__TASK__. Below are the records. Gather each line that holds "black".

__INPUT__.
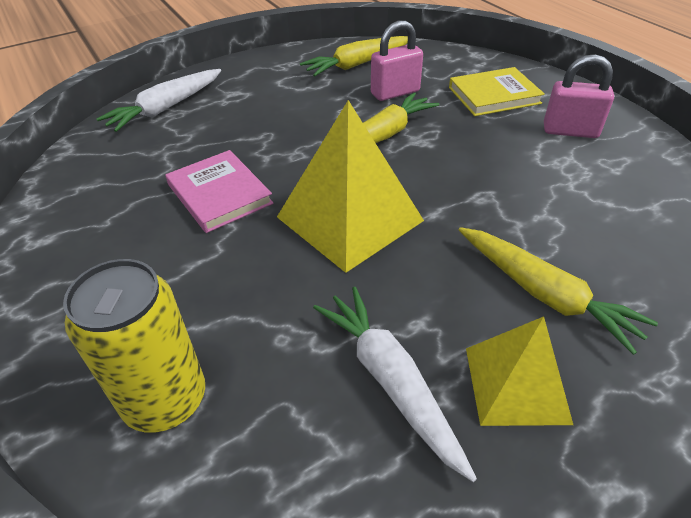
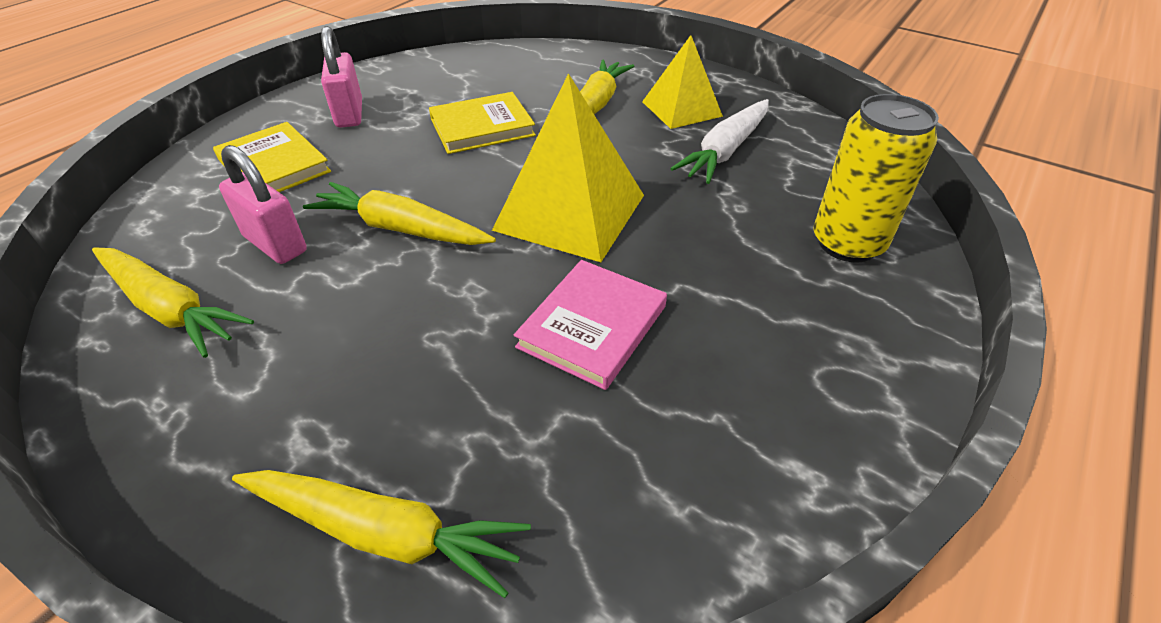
camera: 115 degrees left, 0 degrees up
(166, 108) = (384, 533): white carrot -> yellow carrot
(520, 199) = (482, 127): none -> yellow book

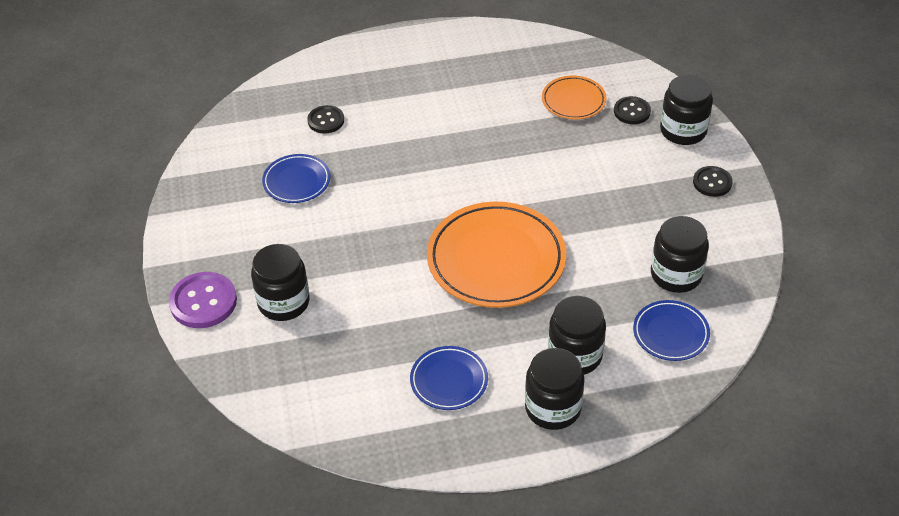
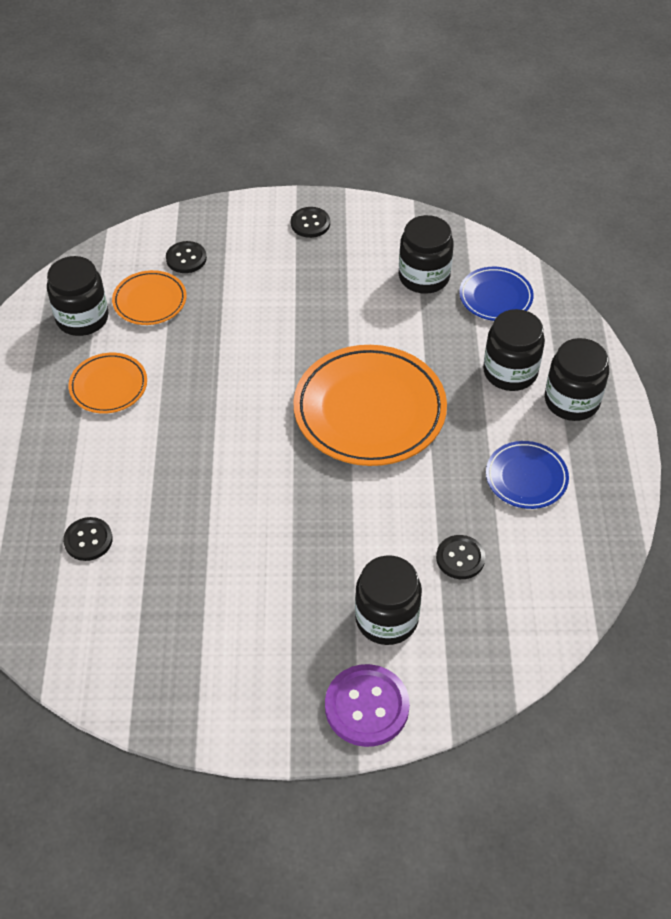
camera: 80 degrees left, 5 degrees up
(297, 181) = (188, 584): blue plate -> none
(351, 343) = (460, 558): none -> black button
(474, 98) = (108, 386): none -> orange plate
(683, 131) = (230, 227): black jar -> black jar (82, 318)

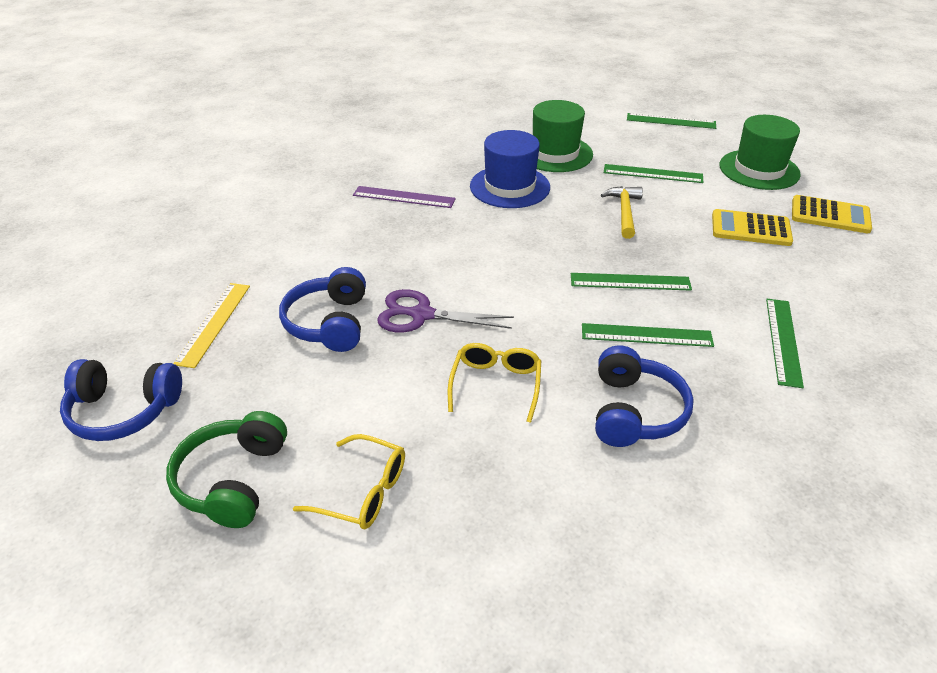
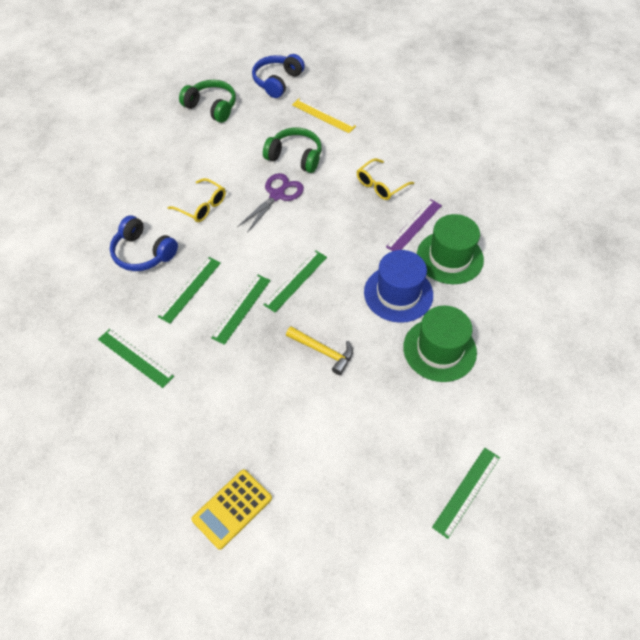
camera: 115 degrees right, 15 degrees up
(329, 323) = (295, 157): blue headphones -> green headphones
(363, 492) = (175, 142): yellow glasses -> yellow glasses (380, 185)
(653, 174) = (369, 407): green ruler -> green ruler (296, 280)
(750, 229) = (252, 427): yellow calculator -> none
(759, 170) = (332, 507): green hat -> green hat (449, 257)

__ANSWER__.
(351, 343) = (460, 558): none -> black button
(683, 131) = (230, 227): black jar -> black jar (82, 318)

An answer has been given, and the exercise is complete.